= What the task requires =
Locate every line in the material below that has the word "yellow". Copy each of those lines.

= Material provided =
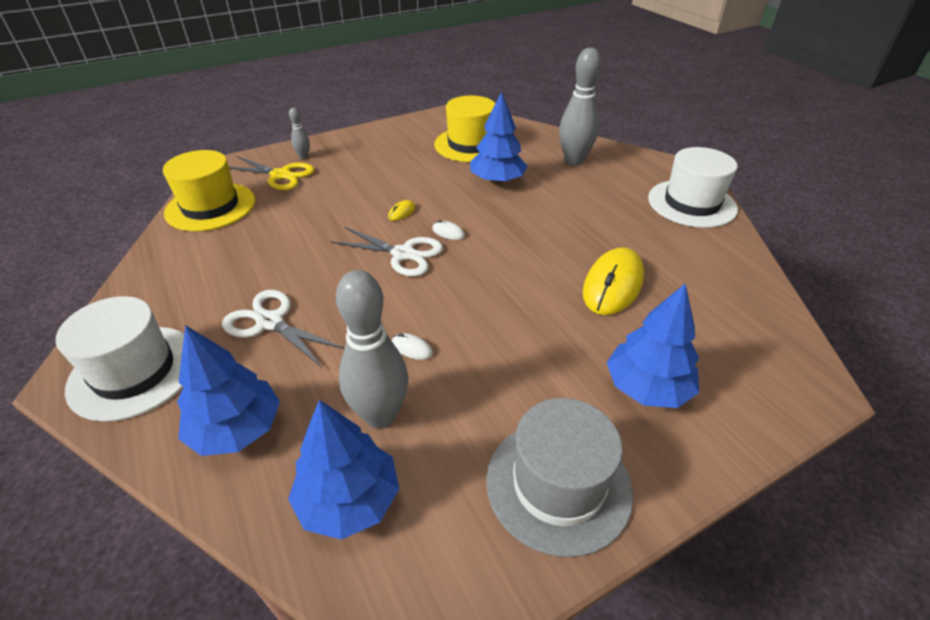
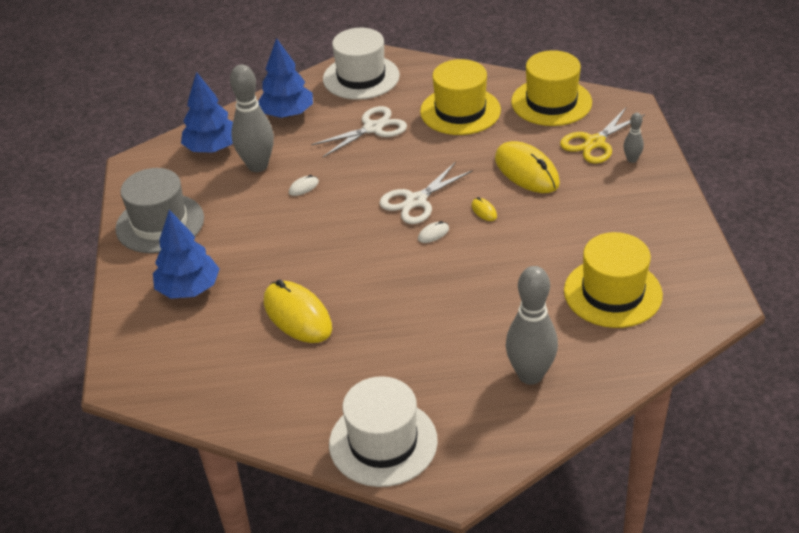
camera: 115 degrees right, 0 degrees up
(228, 261) = (460, 111): none -> yellow hat
(333, 201) = (526, 171): none -> yellow mouse
(497, 181) = (512, 292): blue tree -> none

= Output below =
(228, 261) = (460, 111): none -> yellow hat
(333, 201) = (526, 171): none -> yellow mouse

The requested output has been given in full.